Start of Block
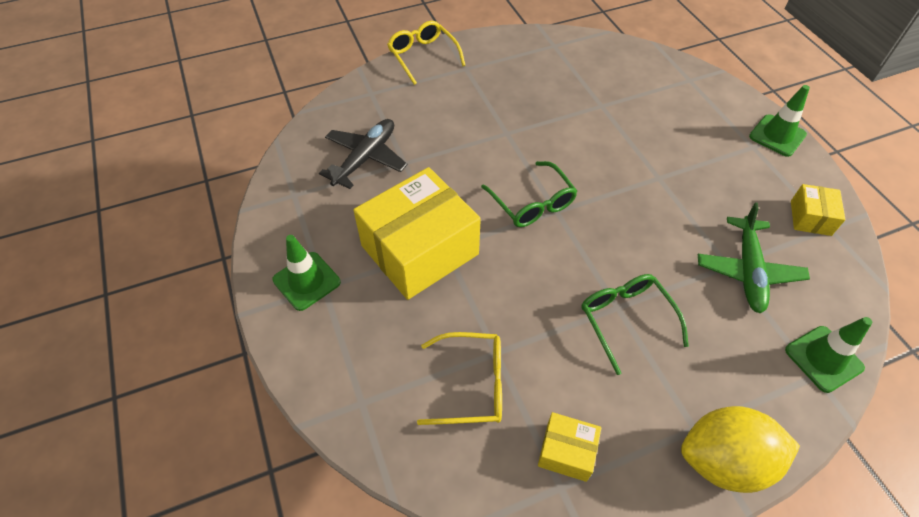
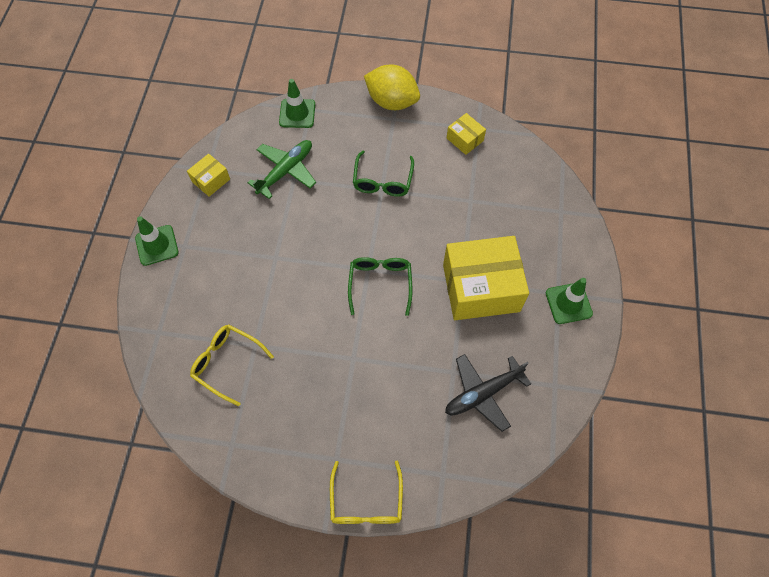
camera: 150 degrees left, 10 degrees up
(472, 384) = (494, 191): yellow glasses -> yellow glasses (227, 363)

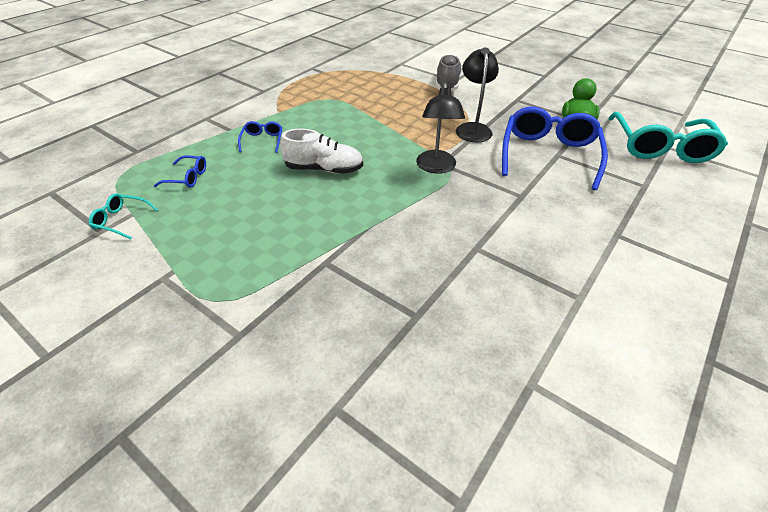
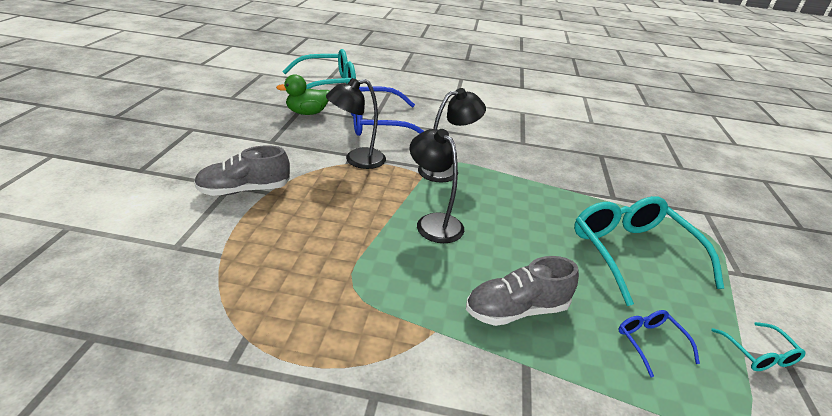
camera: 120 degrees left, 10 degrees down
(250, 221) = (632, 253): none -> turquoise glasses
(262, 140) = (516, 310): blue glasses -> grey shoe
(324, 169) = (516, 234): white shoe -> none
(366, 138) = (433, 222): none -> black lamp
End of Block
**TASK DIRECTIONS:** From the listing above, collect every line that mentions the word "left".

**COMPLETED EXERCISE:**
camera: 150 degrees left, 10 degrees up
camera: 120 degrees left, 10 degrees down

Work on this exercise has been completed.